> _Provided data_:
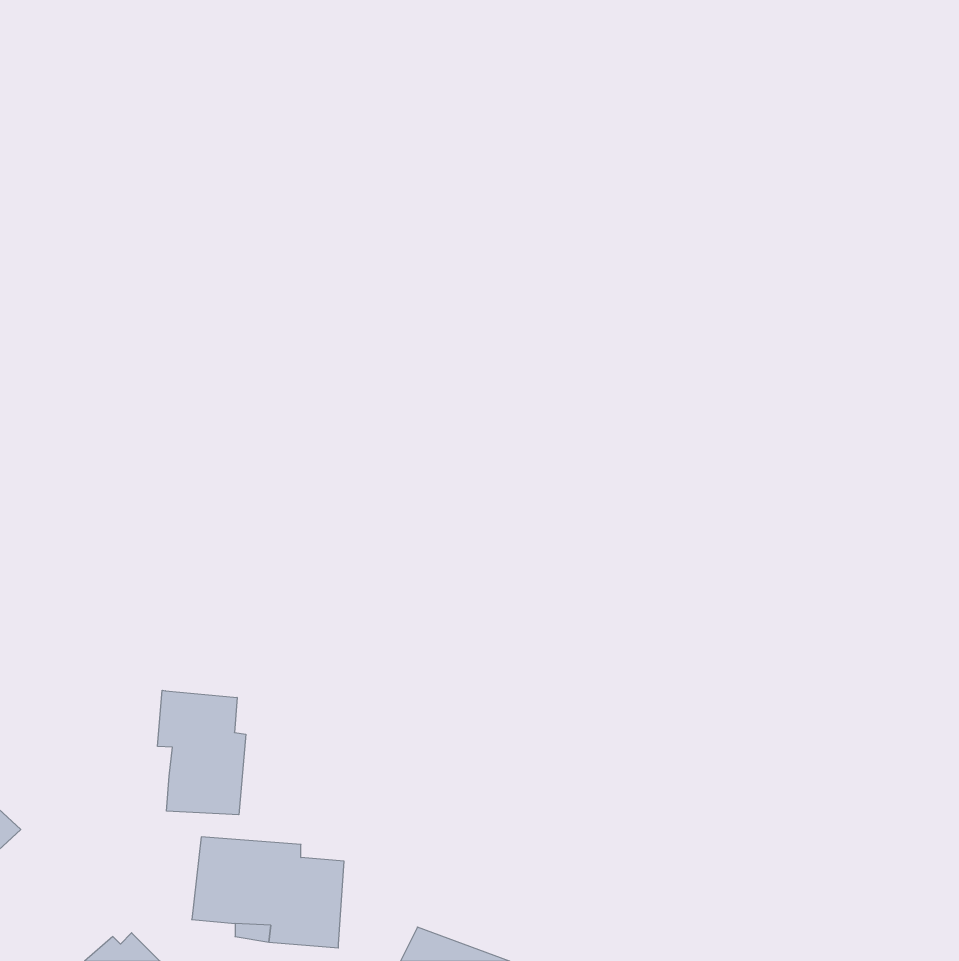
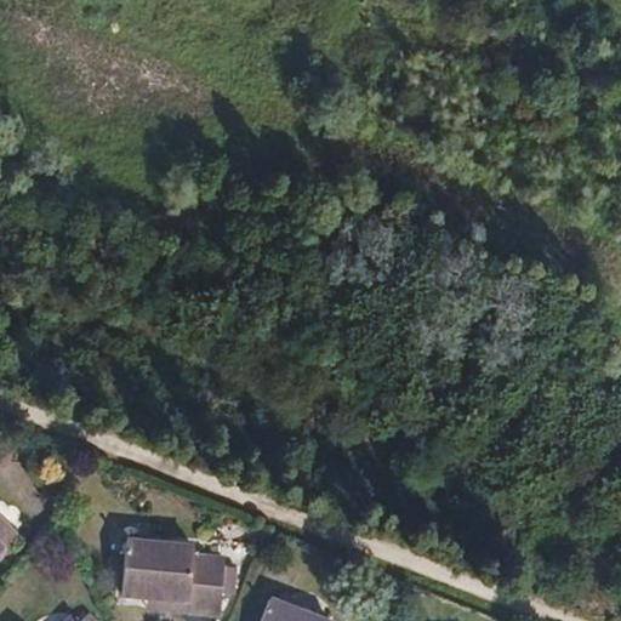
building: [158,690,246,815] -> none

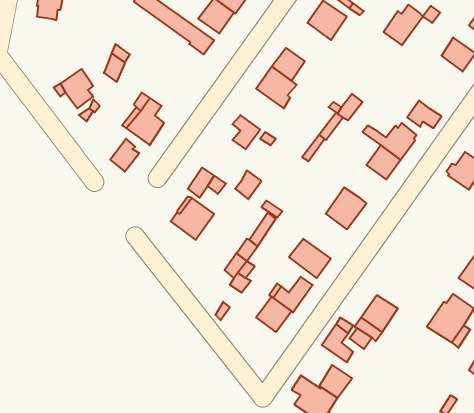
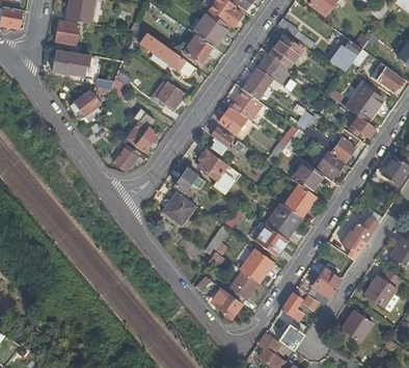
building: none -> [53,51,78,74]
building: none -> [253,53,289,84]
building: none -> [156,81,184,109]
building: none -> [346,84,382,122]
building: none -> [218,106,252,137]
building: none -> [198,149,227,180]
building: none -> [292,161,324,192]
building: none -> [266,203,301,238]
building: none -> [342,216,379,251]
building: none -> [213,287,242,317]
building: none -> [342,310,374,342]

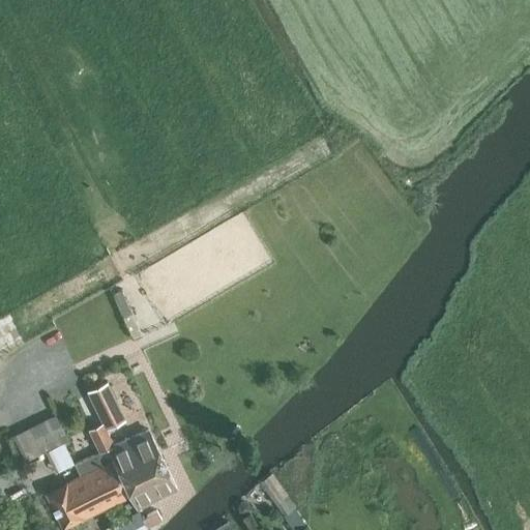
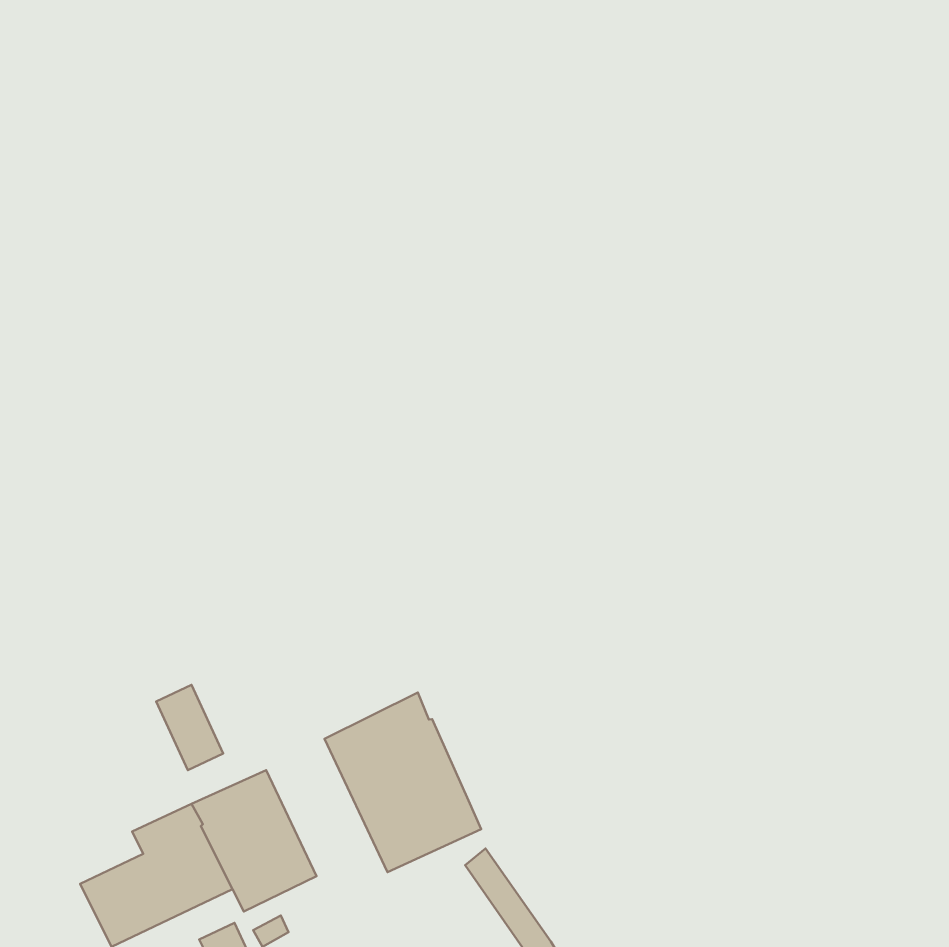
building: none -> [324,692,481,872]
building: [12,416,66,462] -> none

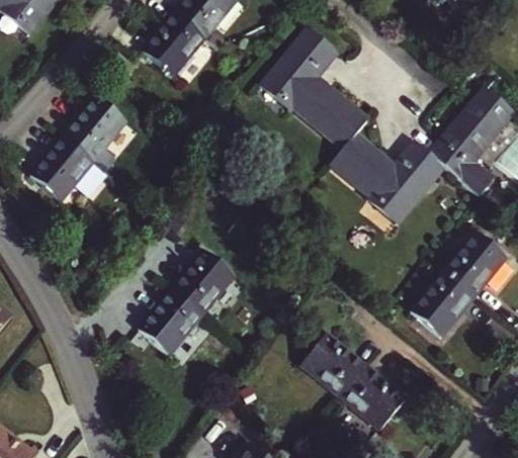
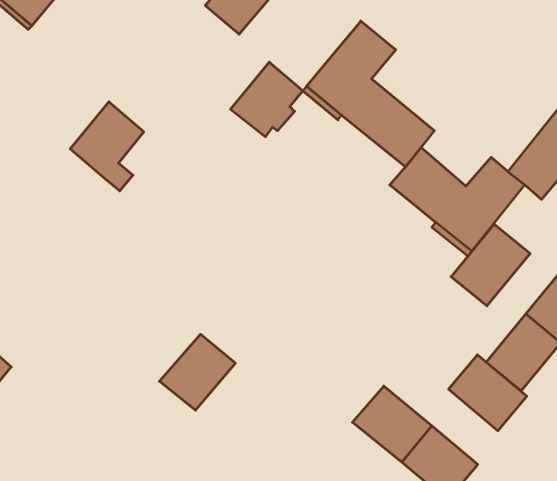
building: [145,14,205,77] -> [231,62,303,137]
building: [31,134,93,199] -> none
building: none -> [451,224,530,306]
building: [173,251,235,314] -> none
building: none -> [449,355,527,431]

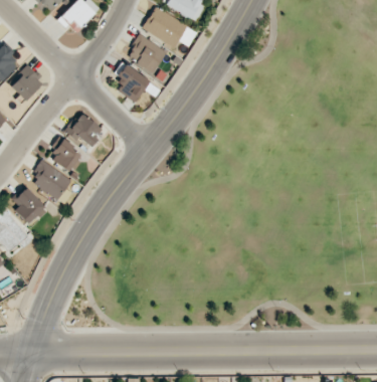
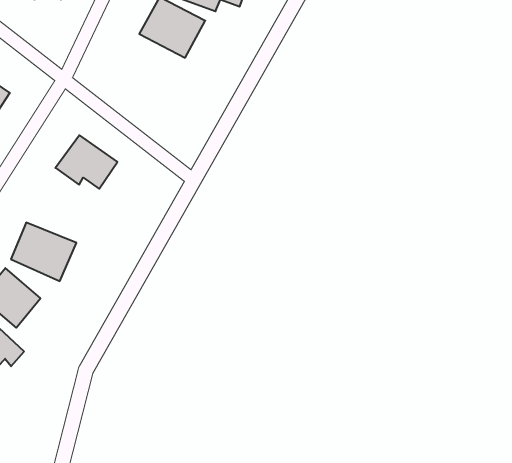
building: [117,63,150,103] -> none
building: [50,141,81,171] -> none

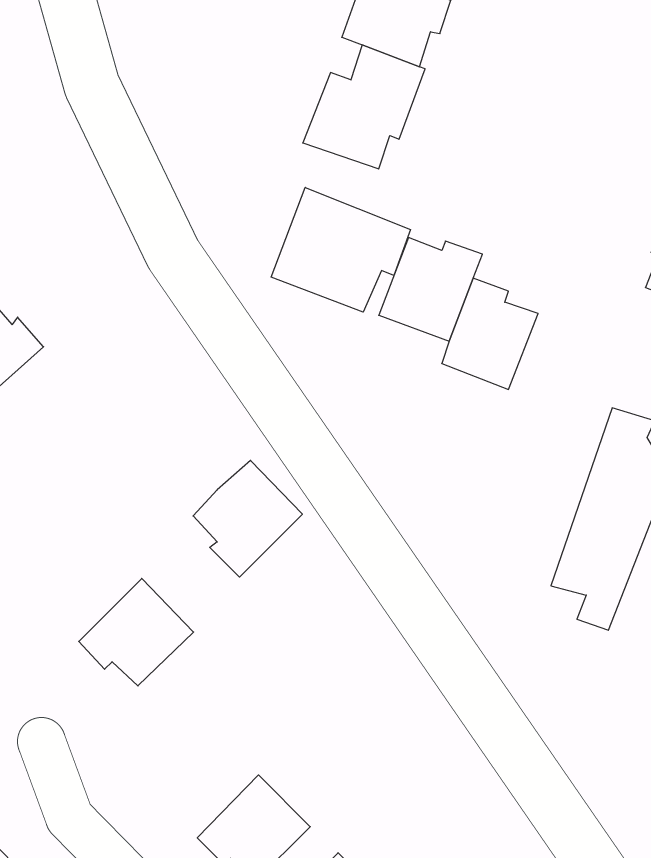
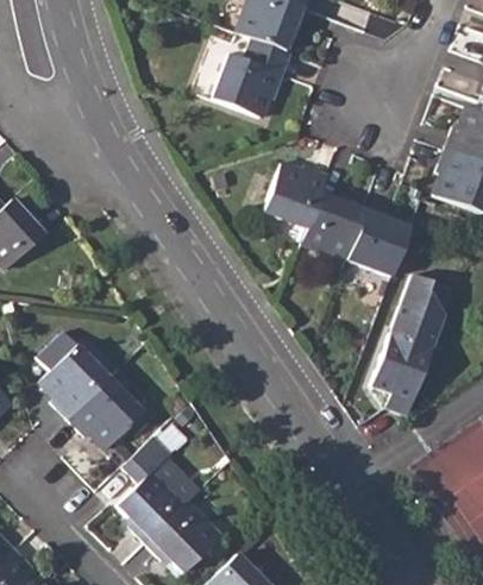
building: [271,187,410,312] -> none
building: none -> [345,203,409,276]
building: [193,460,302,577] -> [39,345,109,420]
building: none -> [115,436,199,546]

> _Required work_:
Print, exactly and with no pictures, the lines of the listing above starting at the one that has "building: none -> [53,51,78,74]" and ending at the one that has "building: [173,251,235,314] -> none", both included.

> _Solution_:
building: none -> [53,51,78,74]
building: none -> [253,53,289,84]
building: none -> [156,81,184,109]
building: none -> [346,84,382,122]
building: none -> [218,106,252,137]
building: none -> [198,149,227,180]
building: none -> [292,161,324,192]
building: none -> [266,203,301,238]
building: none -> [342,216,379,251]
building: none -> [213,287,242,317]
building: none -> [342,310,374,342]

building: none -> [324,692,481,872]
building: [12,416,66,462] -> none

building: [145,14,205,77] -> [231,62,303,137]
building: [31,134,93,199] -> none
building: none -> [451,224,530,306]
building: [173,251,235,314] -> none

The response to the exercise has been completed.